Dataset extract:
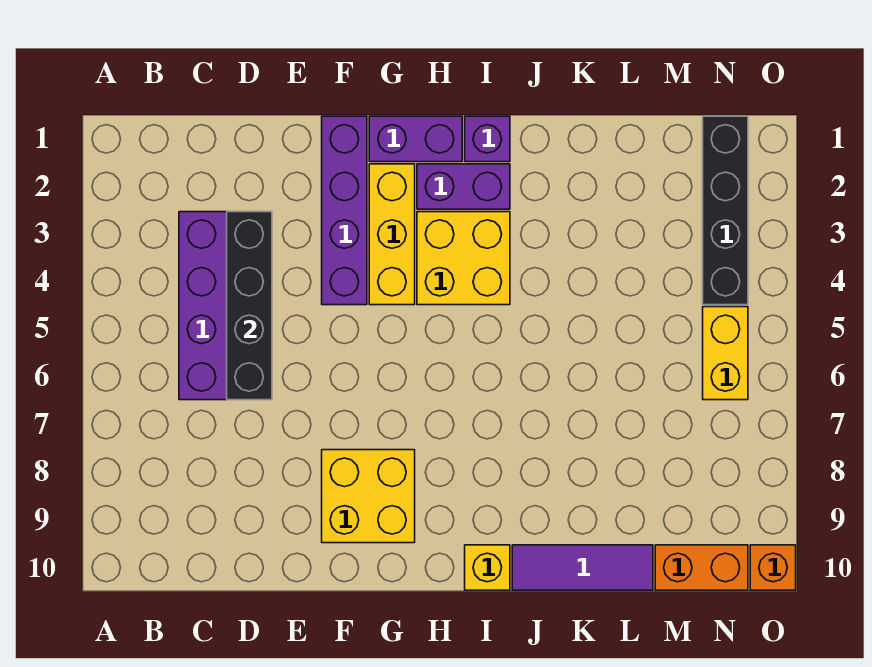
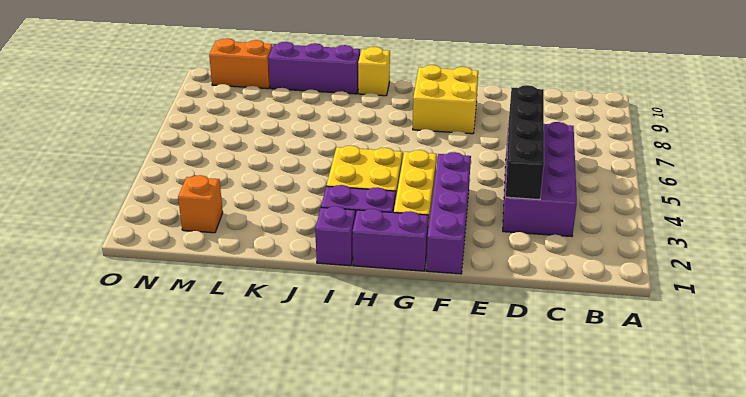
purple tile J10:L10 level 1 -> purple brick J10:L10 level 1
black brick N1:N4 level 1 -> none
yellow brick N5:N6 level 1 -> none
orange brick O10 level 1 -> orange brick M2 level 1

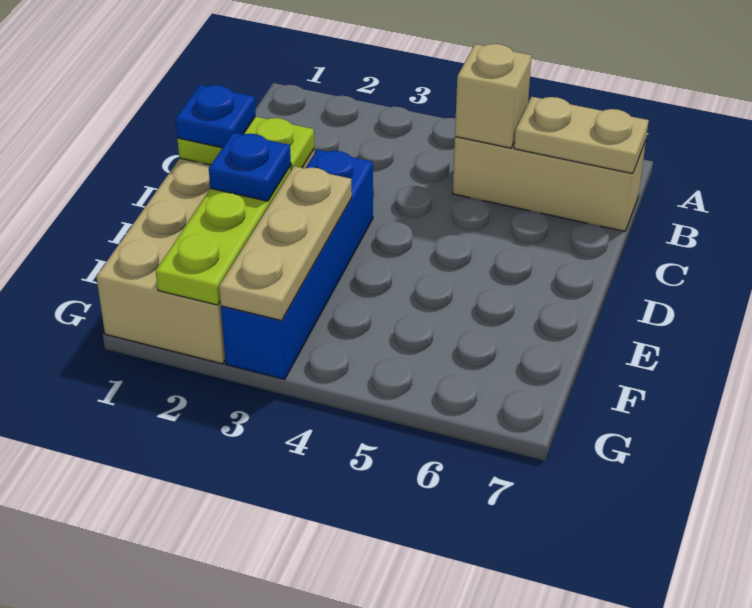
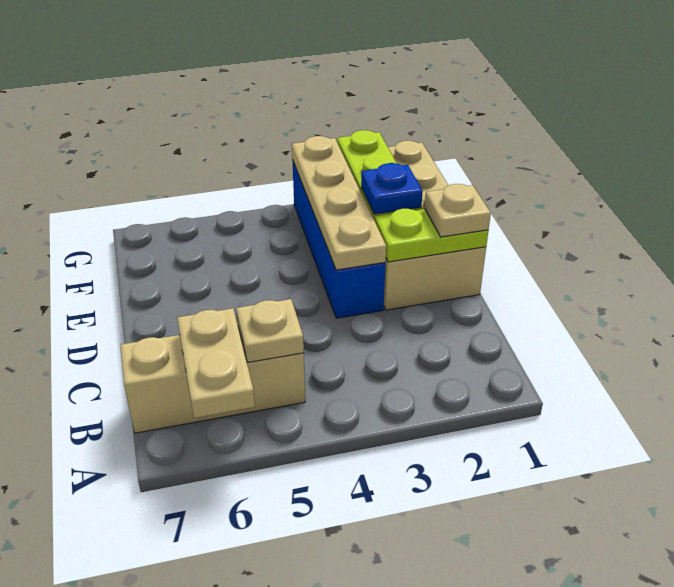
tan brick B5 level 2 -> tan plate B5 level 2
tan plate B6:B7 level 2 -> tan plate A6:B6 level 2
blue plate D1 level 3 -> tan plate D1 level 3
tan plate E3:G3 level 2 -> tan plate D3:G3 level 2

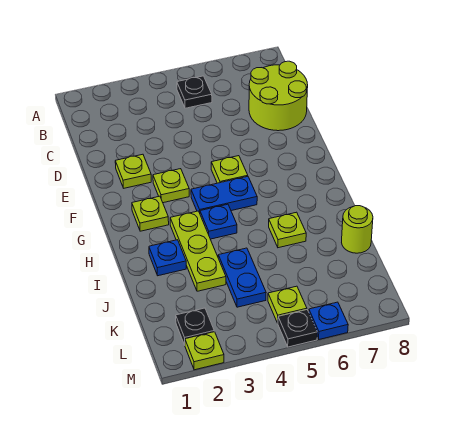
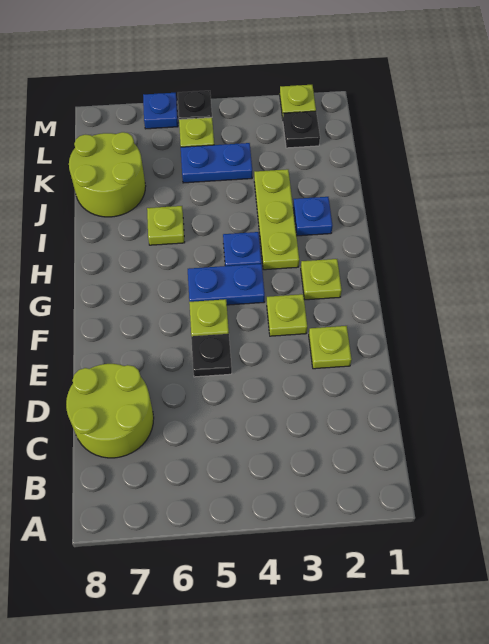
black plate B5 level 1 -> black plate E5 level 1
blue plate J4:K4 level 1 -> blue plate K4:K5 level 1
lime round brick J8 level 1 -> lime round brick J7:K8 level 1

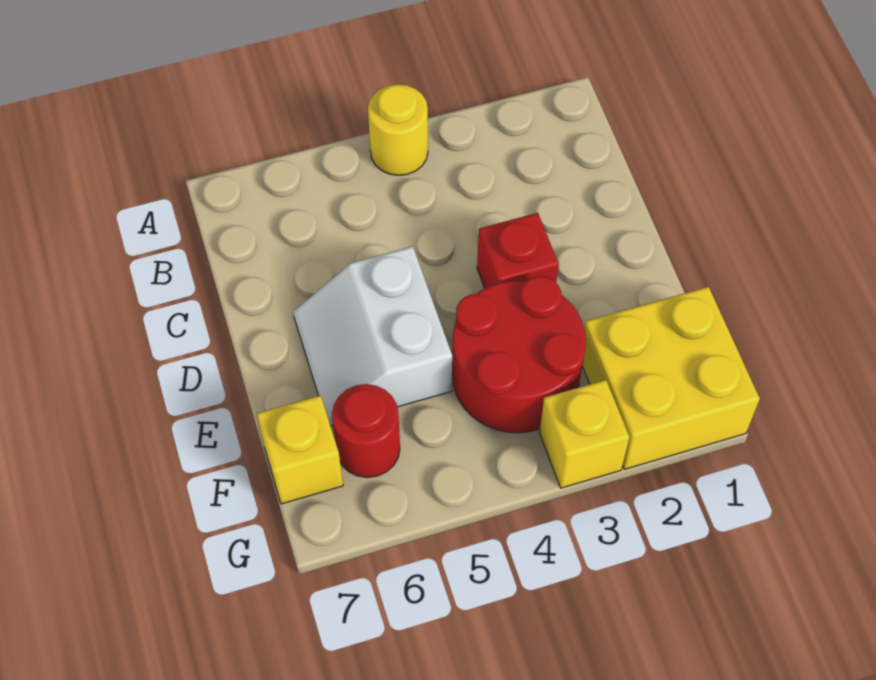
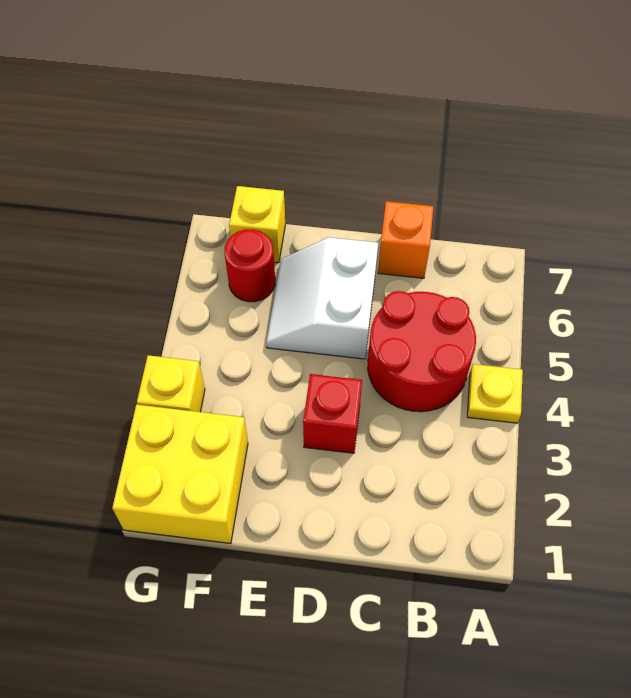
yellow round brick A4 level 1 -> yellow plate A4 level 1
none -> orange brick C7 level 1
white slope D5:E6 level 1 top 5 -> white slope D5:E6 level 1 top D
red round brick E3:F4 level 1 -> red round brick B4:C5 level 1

--

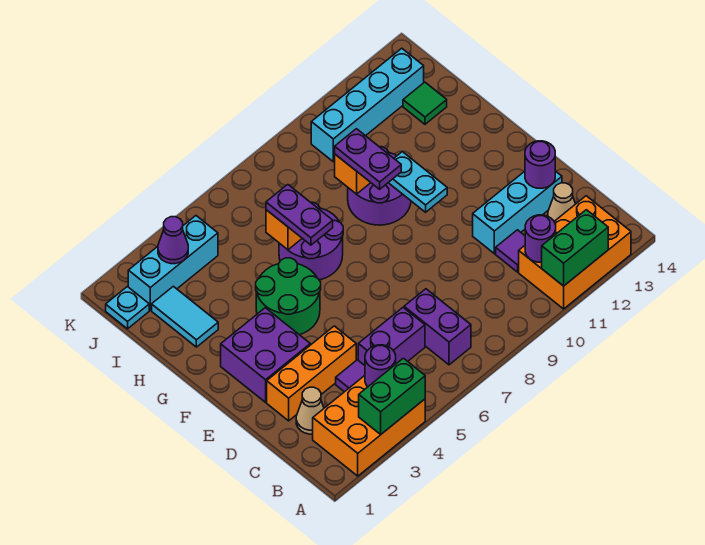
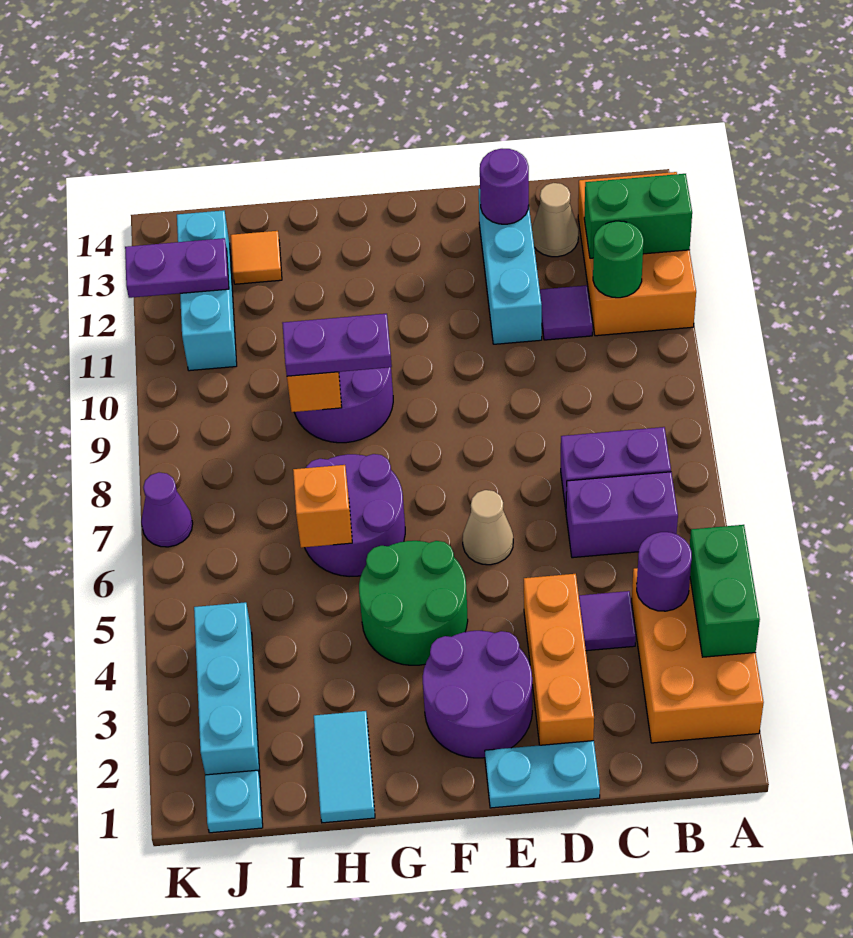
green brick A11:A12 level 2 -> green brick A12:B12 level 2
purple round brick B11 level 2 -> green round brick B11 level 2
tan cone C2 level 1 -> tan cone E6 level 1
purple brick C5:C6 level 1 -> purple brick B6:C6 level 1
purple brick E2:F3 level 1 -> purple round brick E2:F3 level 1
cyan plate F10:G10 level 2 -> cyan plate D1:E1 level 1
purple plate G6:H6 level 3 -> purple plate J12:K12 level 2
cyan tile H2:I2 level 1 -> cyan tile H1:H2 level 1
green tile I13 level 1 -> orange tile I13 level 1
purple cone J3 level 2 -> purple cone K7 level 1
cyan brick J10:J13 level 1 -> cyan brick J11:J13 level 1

==

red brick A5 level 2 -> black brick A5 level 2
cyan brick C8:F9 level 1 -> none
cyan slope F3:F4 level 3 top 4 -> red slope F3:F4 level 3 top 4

Work instructions:
Within the listing above, the lines from the one with "tan plate B6:B7" through the one with "lime round brick J8" are to be given again word for word. Do not include pictures.

Written answer:
tan plate B6:B7 level 2 -> tan plate A6:B6 level 2
blue plate D1 level 3 -> tan plate D1 level 3
tan plate E3:G3 level 2 -> tan plate D3:G3 level 2

black plate B5 level 1 -> black plate E5 level 1
blue plate J4:K4 level 1 -> blue plate K4:K5 level 1
lime round brick J8 level 1 -> lime round brick J7:K8 level 1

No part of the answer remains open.